• **Try it**
These records are to be written out exactly as they read, minus the pictures.

*** Opening of Information shown ***

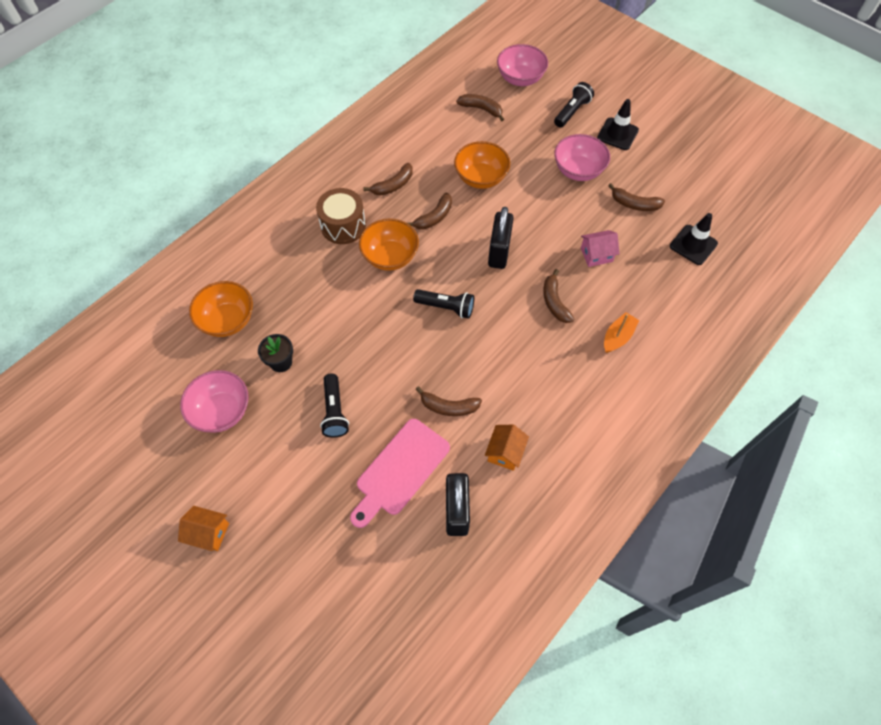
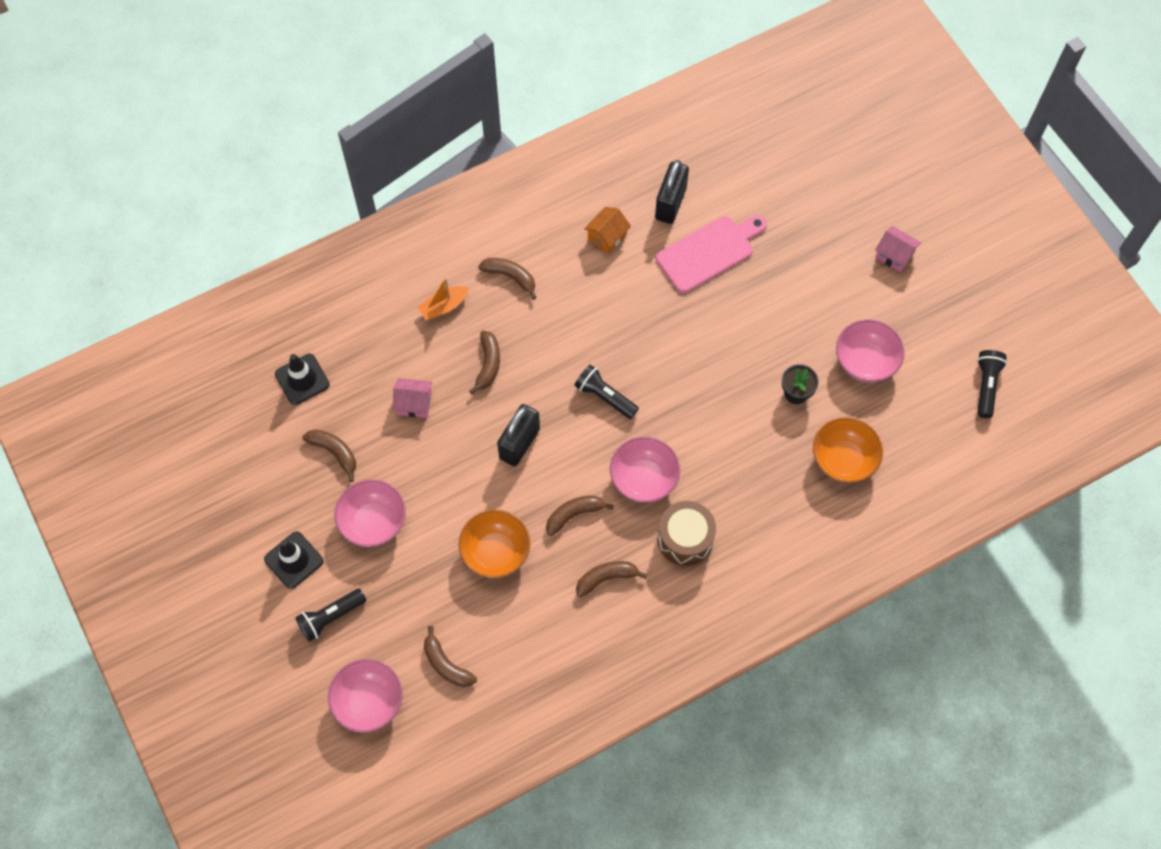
camera: 160 degrees left, 5 degrees up
orange house [178,506,229,551] -> pink house [875,226,921,273]
black flashlight [320,374,349,438] -> black flashlight moved to [977,350,1007,418]
orange bowl [359,219,419,271] -> pink bowl [610,436,680,503]
brown banana [415,386,482,416] -> brown banana moved to [478,258,537,300]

*** Close of Information shown ***

• **Solution to the exercise**
camera: 160 degrees left, 5 degrees up
orange house [178,506,229,551] -> pink house [875,226,921,273]
black flashlight [320,374,349,438] -> black flashlight moved to [977,350,1007,418]
orange bowl [359,219,419,271] -> pink bowl [610,436,680,503]
brown banana [415,386,482,416] -> brown banana moved to [478,258,537,300]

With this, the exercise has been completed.